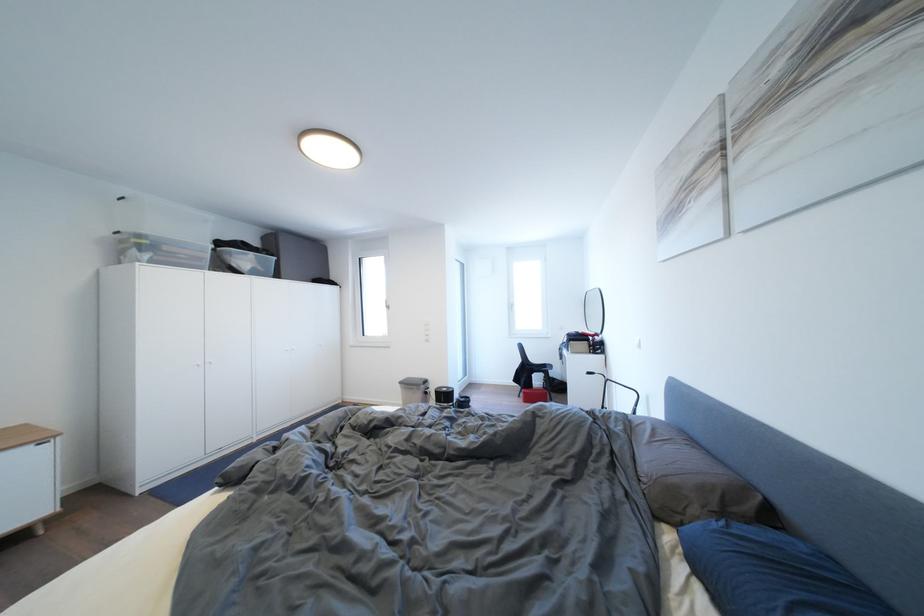
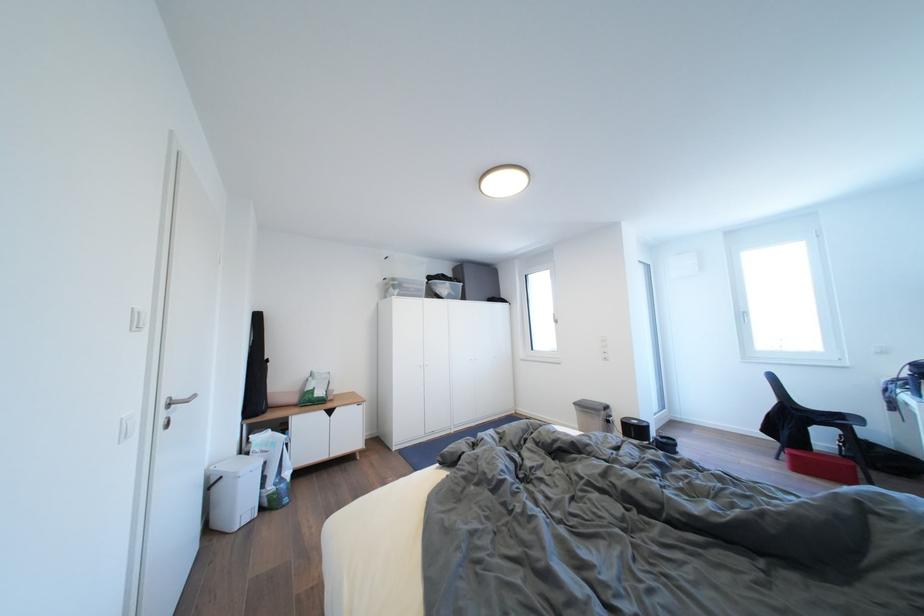
Question: The images are taken continuously from a first-person perspective. In which direction is your viewpoint rotating?

Choices:
 (A) Left
 (B) Right
 (C) Up
 (D) Down

Answer: (A)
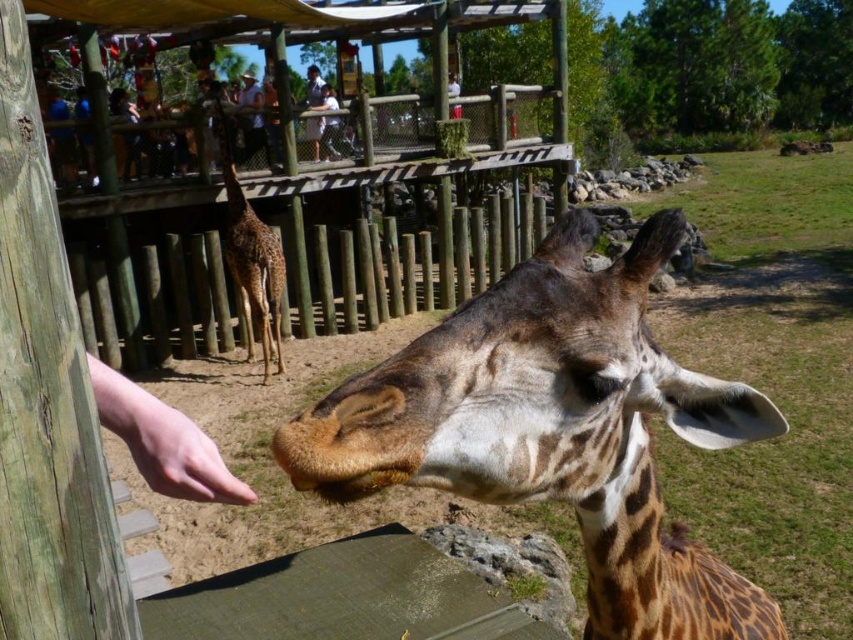
You are a zookeeper who needs to place a new feeding station between the spotted fur giraffe at center and the spotted brown giraffe at center. The feeding station requires a minimum of 5 meters of space to function properly. Can the feeding station be placed between them?

The spotted fur giraffe at center and spotted brown giraffe at center are 6.81 meters apart from each other. Since the required space is 5 meters, the feeding station can be placed between them as the distance is sufficient.

You are a zoo visitor standing in front of the giraffe enclosure. You want to take a photo of the spotted fur giraffe at center and the spotted brown giraffe at center. Which one should you focus on first to ensure both are in the frame?

You should focus on the spotted fur giraffe at center first because it is closer to you than the spotted brown giraffe at center, so adjusting the camera to include both would require starting with the closer one.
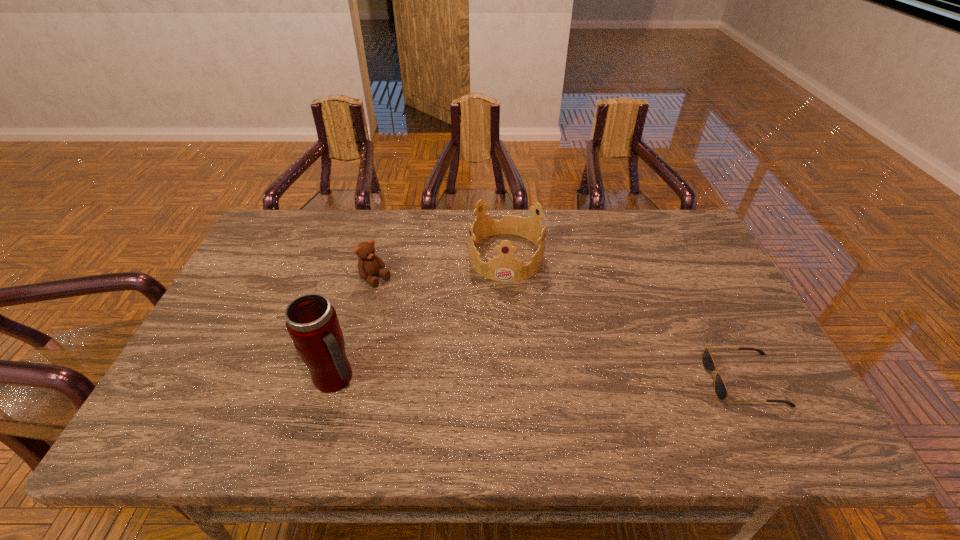
The height and width of the screenshot is (540, 960). I want to click on free space on the desktop that is between the tallest object and the sunglasses and is positioned on the face of the teddy bear, so coord(501,379).

Where is `vacant space on the desktop that is between the thermos bottle and the shortest object and is positioned on the front-facing side of the tiara`? The width and height of the screenshot is (960, 540). vacant space on the desktop that is between the thermos bottle and the shortest object and is positioned on the front-facing side of the tiara is located at coordinates [499, 379].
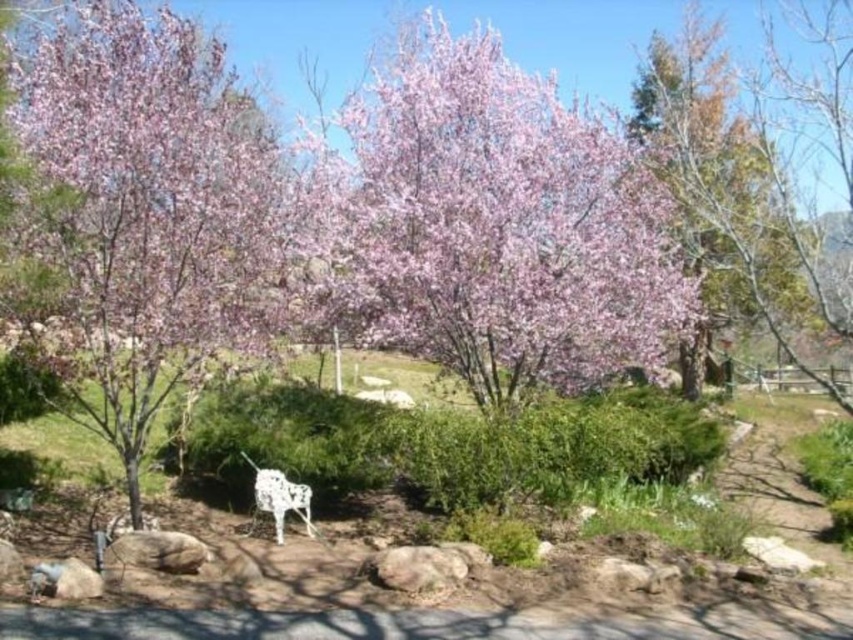
Question: Is pink blossoming tree at upper right in front of white metallic chair at center?

Choices:
 (A) yes
 (B) no

Answer: (B)

Question: Does pink matte flower at upper center appear on the left side of white metallic chair at center?

Choices:
 (A) no
 (B) yes

Answer: (A)

Question: Which point is closer to the camera?

Choices:
 (A) pink matte flower at upper center
 (B) white metallic horse at center
 (C) white metallic chair at center
 (D) pink blossoming tree at upper right

Answer: (C)

Question: Which point is farther to the camera?

Choices:
 (A) (659, 100)
 (B) (276, 534)

Answer: (A)

Question: Which of the following is the farthest from the observer?

Choices:
 (A) (506, 131)
 (B) (717, 124)
 (C) (500, 436)

Answer: (B)

Question: Is white metallic horse at center to the right of white metallic chair at center from the viewer's perspective?

Choices:
 (A) no
 (B) yes

Answer: (A)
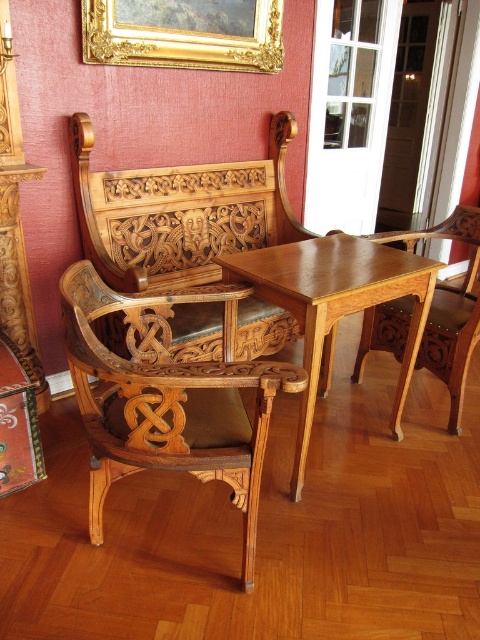
From the picture: Between light brown wood table at center and gold ornate picture frame at upper center, which one is positioned lower?

light brown wood table at center is below.

Between light brown wood table at center and gold ornate picture frame at upper center, which one appears on the right side from the viewer's perspective?

light brown wood table at center is more to the right.

Describe the element at coordinates (335, 307) in the screenshot. I see `light brown wood table at center` at that location.

Image resolution: width=480 pixels, height=640 pixels. I want to click on light brown wood table at center, so click(335, 307).

Between natural wood armchair at center and gold ornate picture frame at upper center, which one appears on the right side from the viewer's perspective?

gold ornate picture frame at upper center is more to the right.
□ □ □ □
_DIRECTIONS FOR THIS TASK_
Please copy word for word the lines from the rows above, starting with the line that contains "You are a zoo visitor" and going on through the line that contains "You should focus", with both of those lines included.

_FULL ANSWER_
You are a zoo visitor standing in front of the giraffe enclosure. You want to take a photo of the spotted fur giraffe at center and the spotted brown giraffe at center. Which one should you focus on first to ensure both are in the frame?

You should focus on the spotted fur giraffe at center first because it is closer to you than the spotted brown giraffe at center, so adjusting the camera to include both would require starting with the closer one.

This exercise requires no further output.